## To do
Locate each line with the string "grey" in the listing below and copy it.

## Records for this task
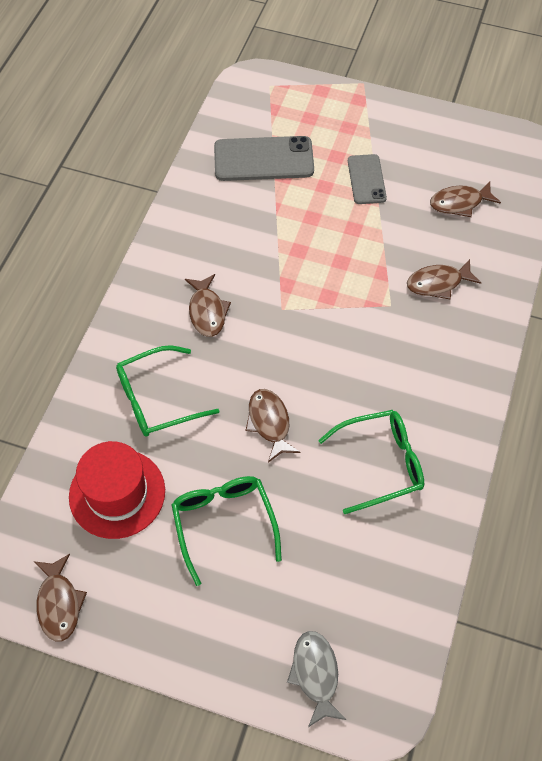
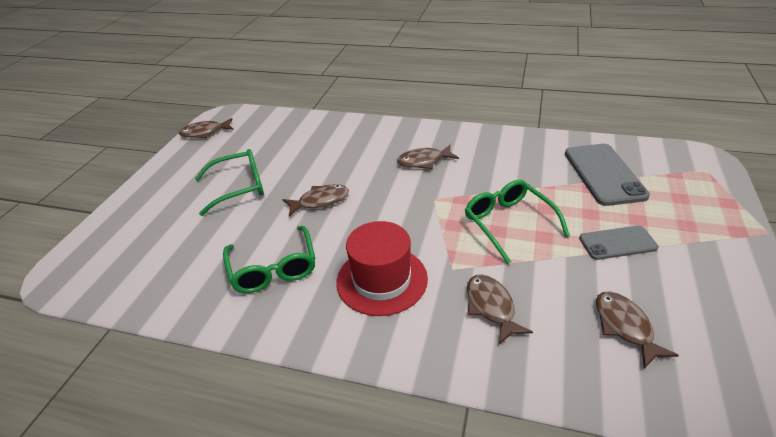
camera: 90 degrees right, 20 degrees down
(117, 493) = (272, 142): red hat -> red hat (382, 280)
(157, 399) = (343, 148): green glasses -> green glasses (508, 223)
(315, 674) = (107, 240): grey fish -> none

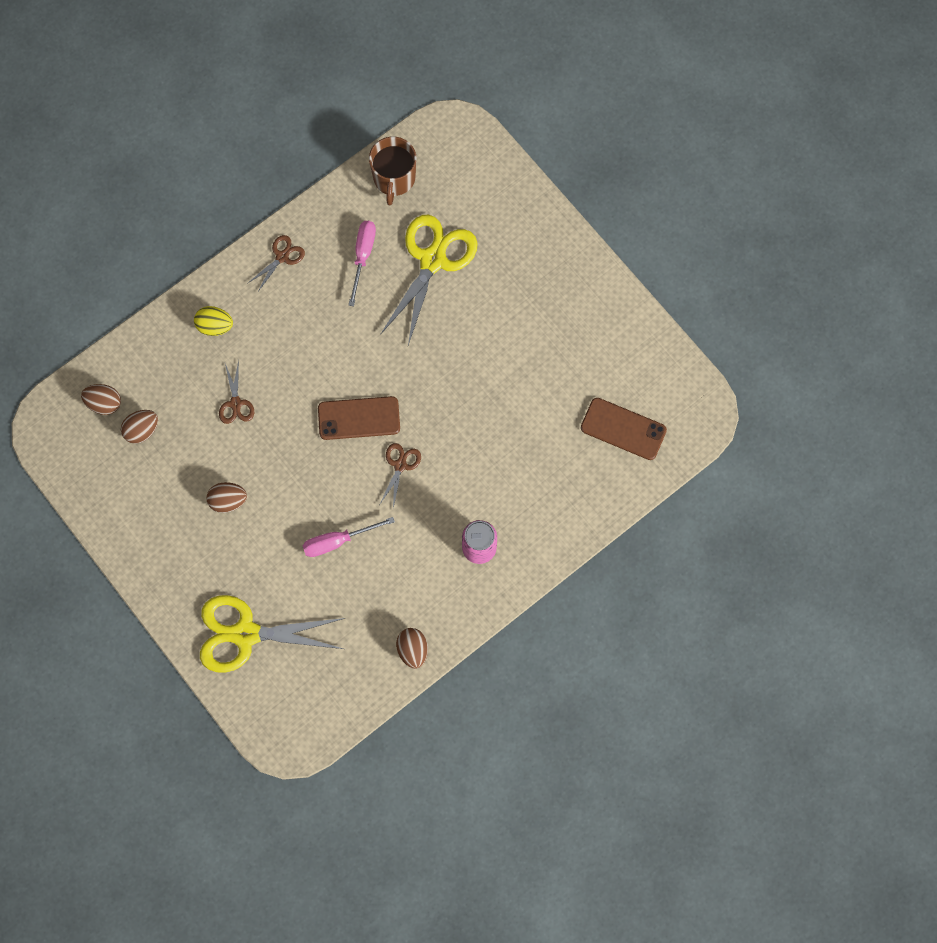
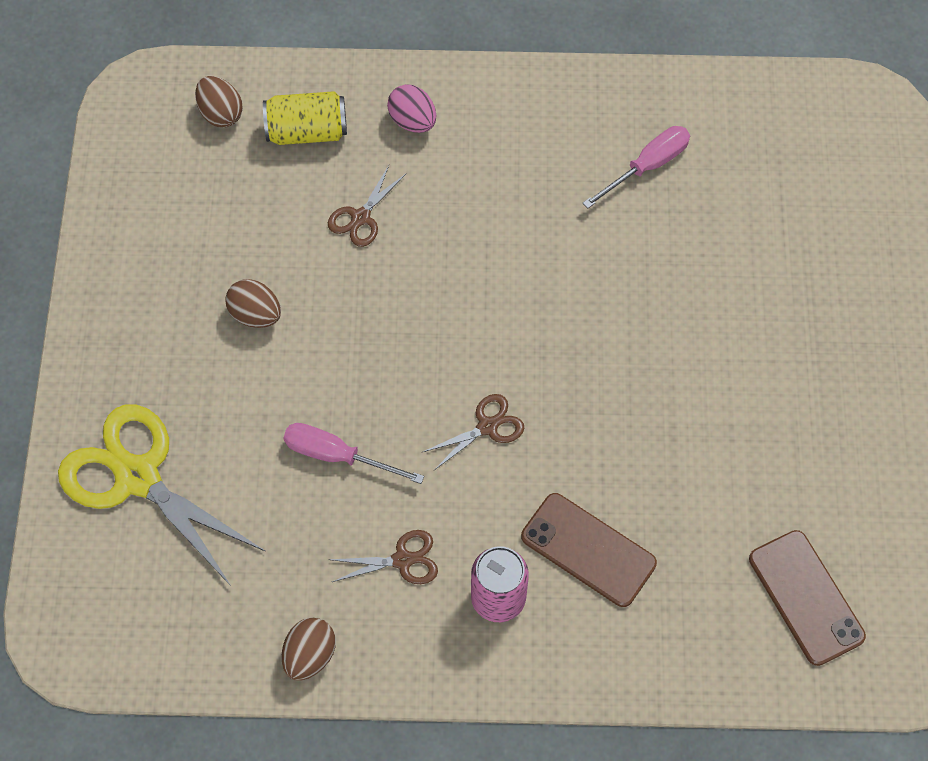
camera: 40 degrees right, 10 degrees down
(142, 430) = (234, 170): brown egg -> none
(162, 377) = (307, 132): none -> yellow can
(215, 326) = (413, 121): yellow egg -> pink egg
(282, 257) = (553, 103): brown scissors -> brown scissors (402, 560)
(359, 418) = (486, 337): brown phone -> brown phone (588, 550)
(394, 178) = (757, 110): brown mug -> none
(432, 260) = (727, 228): yellow scissors -> none

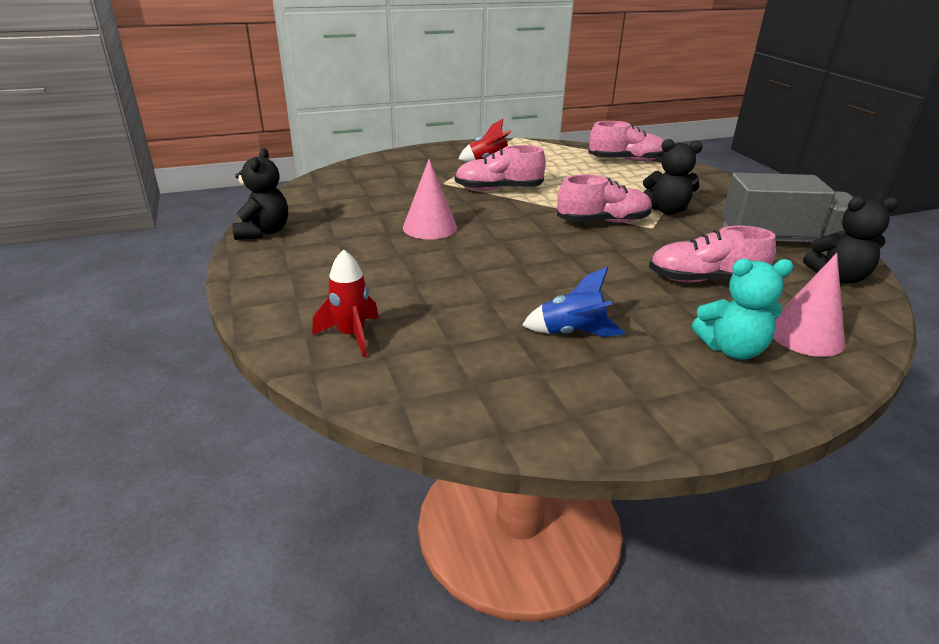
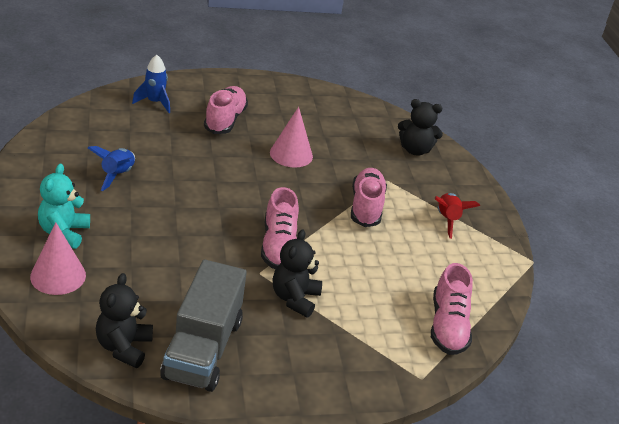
camera: 95 degrees right, 5 degrees up
(263, 232) = (301, 88): black teddy bear -> black teddy bear (415, 150)
(352, 335) = (155, 102): red rocket -> blue rocket
(705, 280) = (154, 262): pink shoe -> pink shoe (225, 120)

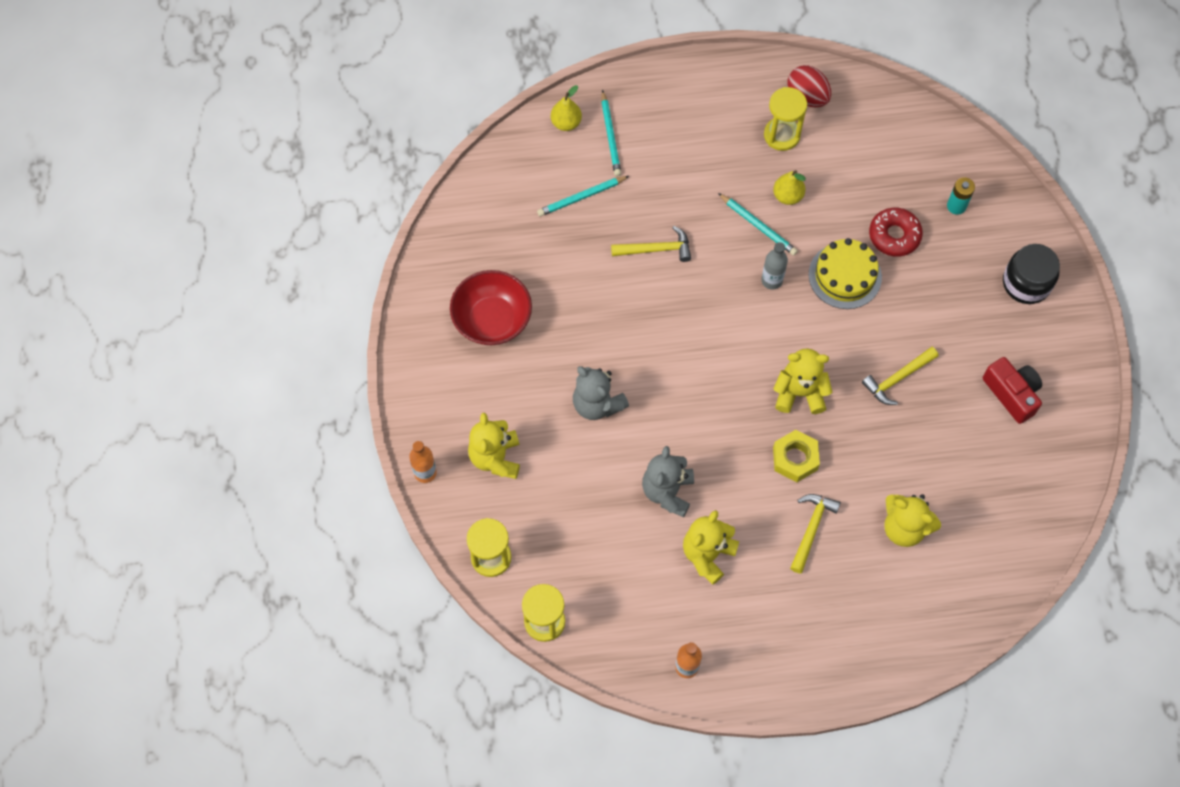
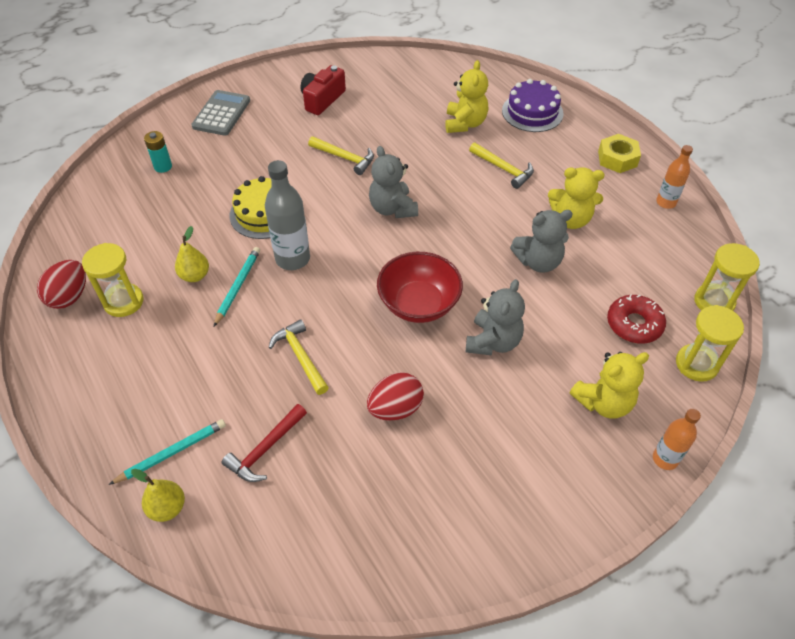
camera: 115 degrees left, 15 degrees down
(492, 320) = (460, 473): red bowl -> red bowl (419, 304)
(570, 299) = (395, 408): none -> red egg
(581, 197) = (265, 449): turquoise pencil -> red hammer
(772, 280) = (292, 259): grey bottle -> grey bottle, size x1.64
(795, 459) = (452, 194): yellow nut -> yellow nut (617, 159)
(799, 393) = (392, 208): yellow teddy bear -> grey teddy bear
(811, 529) = (503, 169): yellow hammer -> yellow hammer turned 135 degrees counterclockwise
(894, 236) = (209, 194): red donut -> red donut (634, 324)
(894, 614) = (532, 112): none -> purple cake
(1026, 283) = (221, 113): black jar -> grey calculator

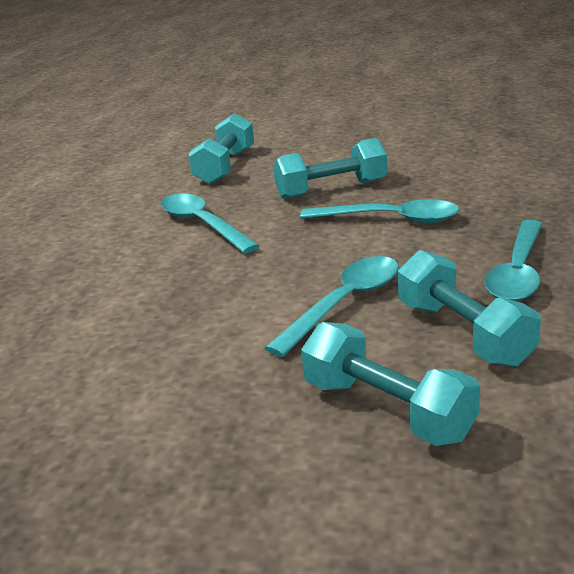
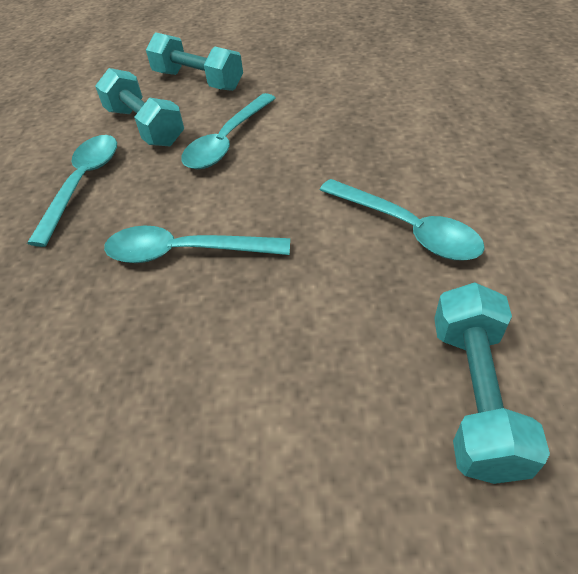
camera: 170 degrees right, 20 degrees up
(331, 189) = (265, 319): turquoise dumbbell -> none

## Response area
(315, 674) = (107, 240): grey fish -> none
(772, 280) = (292, 259): grey bottle -> grey bottle, size x1.64
(799, 393) = (392, 208): yellow teddy bear -> grey teddy bear
(1026, 283) = (221, 113): black jar -> grey calculator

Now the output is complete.